Scene comparison data

>>

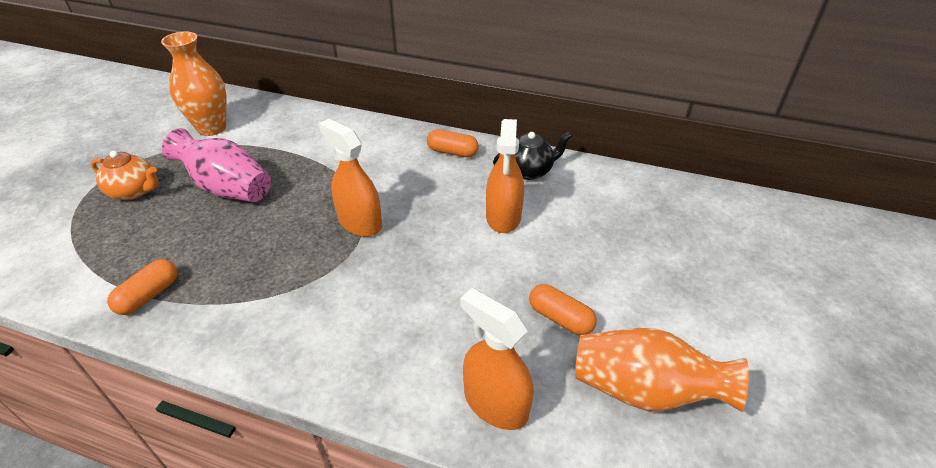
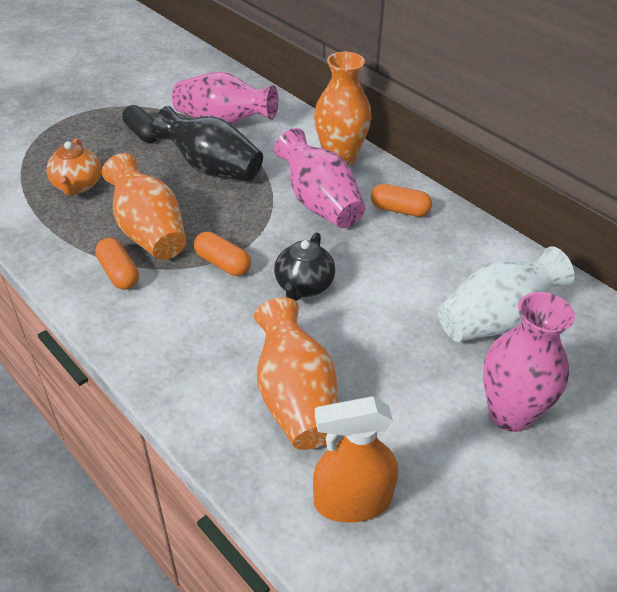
black capsule: 0 -> 1
black vase: 0 -> 1
orange spray bottle: 3 -> 1
orange vase: 2 -> 3
pink vase: 1 -> 3
white vase: 0 -> 1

<<

If a line in the records above has the word "orange", copy it out.

### RESPONSE AREA
orange spray bottle: 3 -> 1
orange vase: 2 -> 3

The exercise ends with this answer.